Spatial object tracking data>
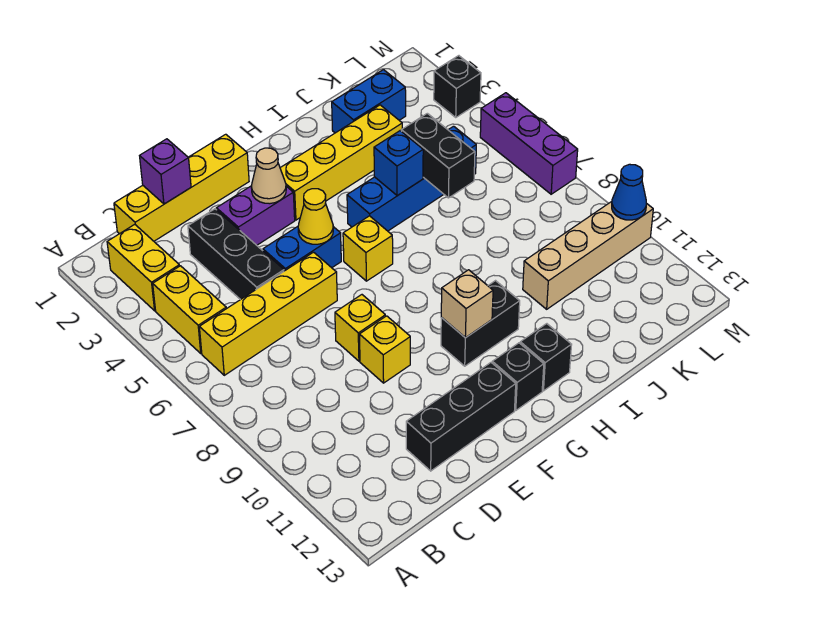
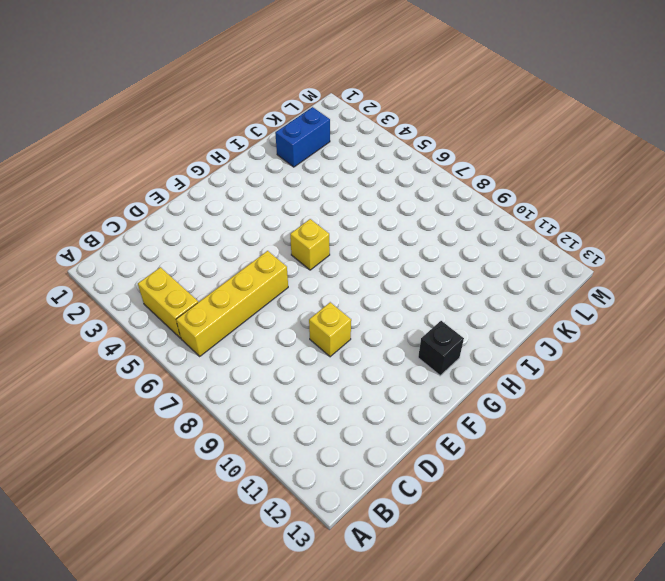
none -> yellow brick B2:B3 level 1
none -> yellow brick C1:F1 level 1
none -> black brick D3:D5 level 1

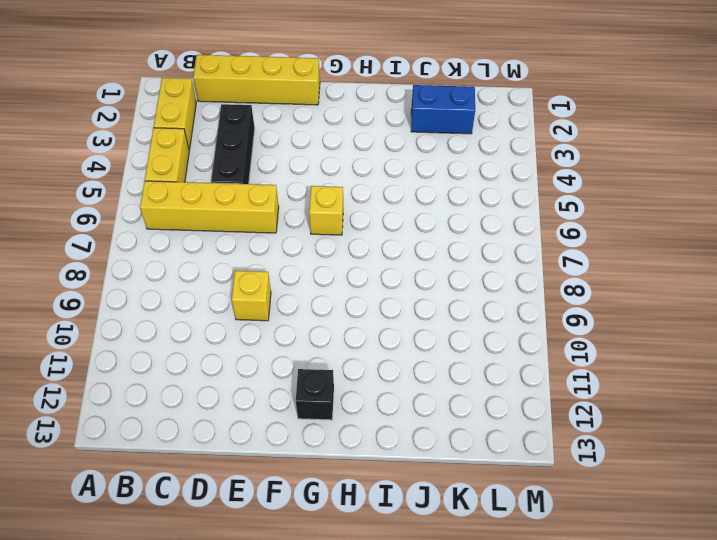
none -> black brick D12:F12 level 1
none -> purple brick E3:F3 level 1
none -> blue brick E5:F5 level 1

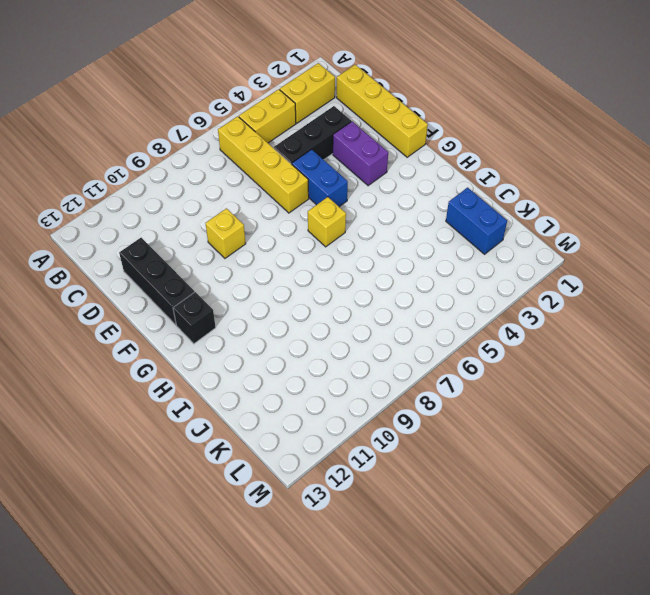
none -> yellow brick E8 level 1
none -> yellow brick G3:J3 level 1
none -> black brick G10:H10 level 1

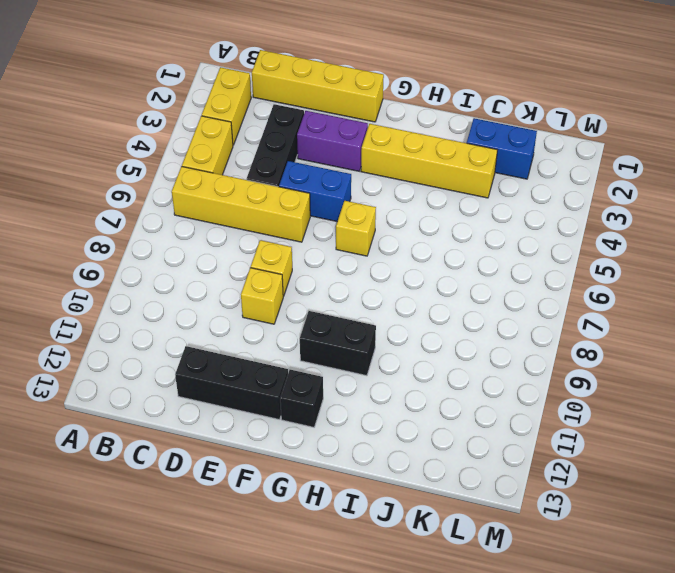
none -> blue brick H5:K5 level 1
none -> black brick H12 level 1
none -> tan brick J10:M10 level 1

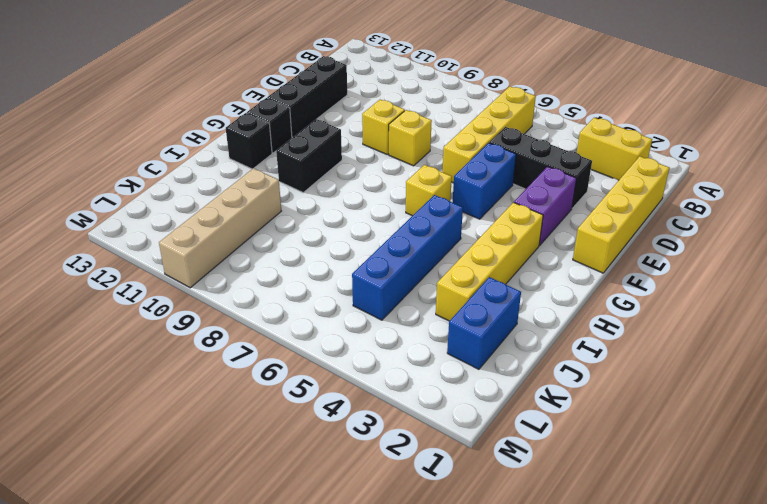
none -> yellow brick B4:B5 level 1
none -> black brick M3 level 1
none -> purple brick M5:M7 level 1

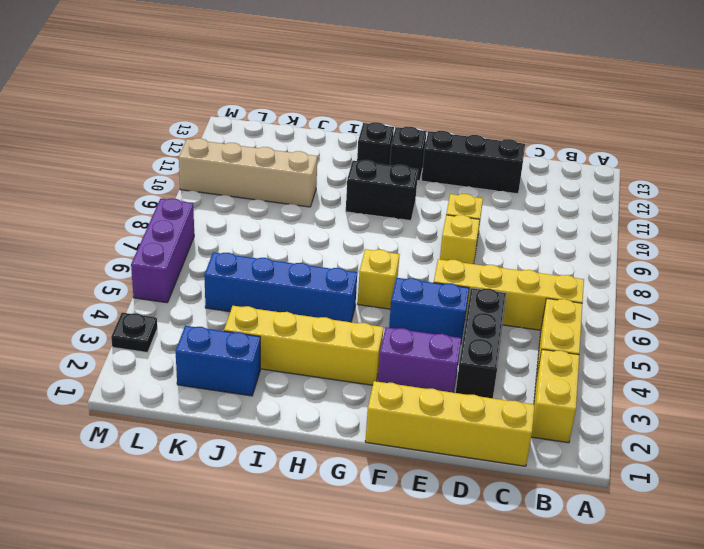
black plate M3 level 1 -> black brick M3 level 1
none -> purple brick D1 level 2
none -> tan cone F3 level 2
none -> yellow cone F5 level 2

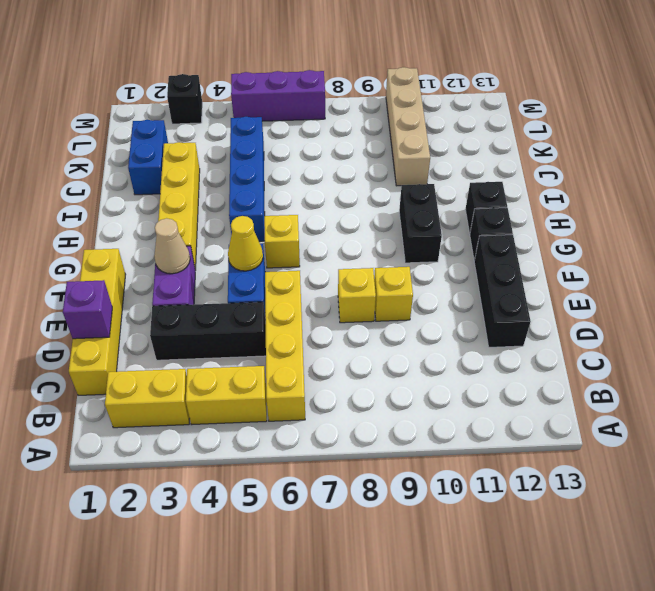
none -> tan brick G10 level 2
none -> blue brick I5 level 2
none -> black brick J5:J6 level 2

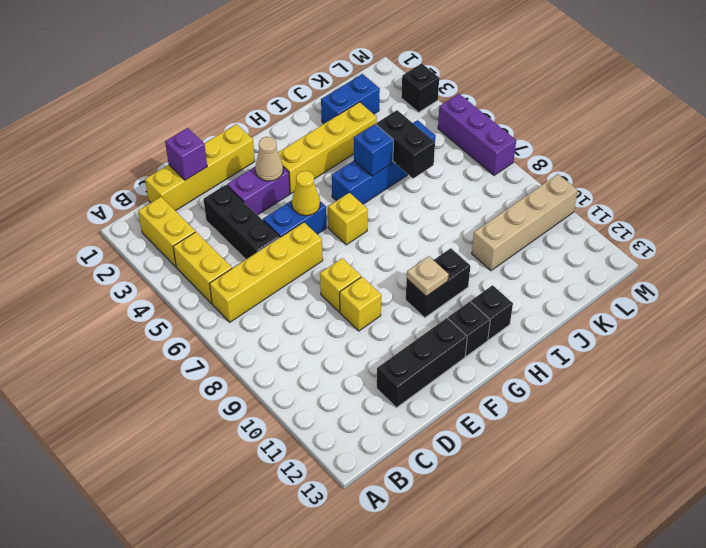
tan plate G10 level 2 -> tan brick G10 level 2
none -> blue cone M10 level 2

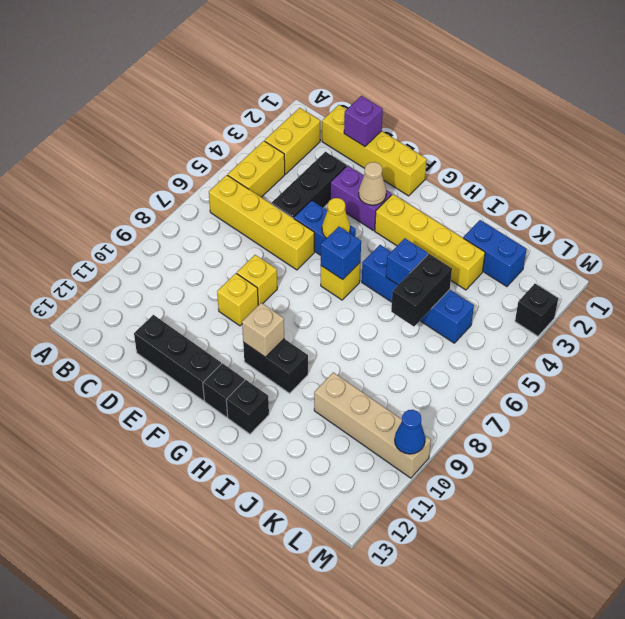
blue brick G6 level 2 -> none
none -> purple brick M5:M7 level 1

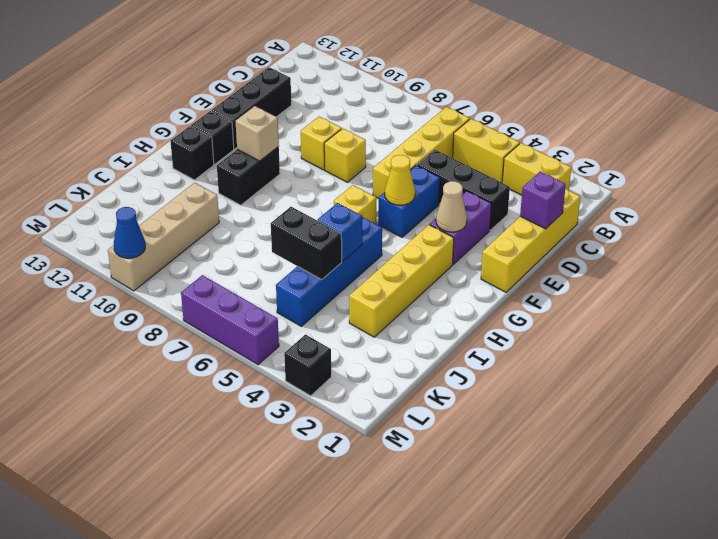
none -> blue brick J2:K2 level 1

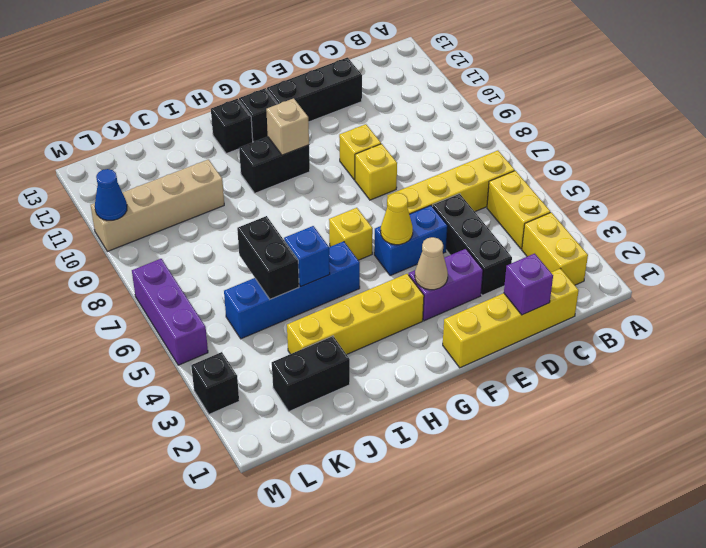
black brick J2:K2 level 1 -> blue brick J2:K2 level 1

Aim of the exercise> Output the entries above verbatim. Omit the images.

Exercise output>
none -> yellow brick B2:B3 level 1
none -> yellow brick C1:F1 level 1
none -> black brick D3:D5 level 1

none -> black brick D12:F12 level 1
none -> purple brick E3:F3 level 1
none -> blue brick E5:F5 level 1

none -> yellow brick E8 level 1
none -> yellow brick G3:J3 level 1
none -> black brick G10:H10 level 1

none -> blue brick H5:K5 level 1
none -> black brick H12 level 1
none -> tan brick J10:M10 level 1

none -> yellow brick B4:B5 level 1
none -> black brick M3 level 1
none -> purple brick M5:M7 level 1

black plate M3 level 1 -> black brick M3 level 1
none -> purple brick D1 level 2
none -> tan cone F3 level 2
none -> yellow cone F5 level 2

none -> tan brick G10 level 2
none -> blue brick I5 level 2
none -> black brick J5:J6 level 2

tan plate G10 level 2 -> tan brick G10 level 2
none -> blue cone M10 level 2

blue brick G6 level 2 -> none
none -> purple brick M5:M7 level 1

none -> blue brick J2:K2 level 1

black brick J2:K2 level 1 -> blue brick J2:K2 level 1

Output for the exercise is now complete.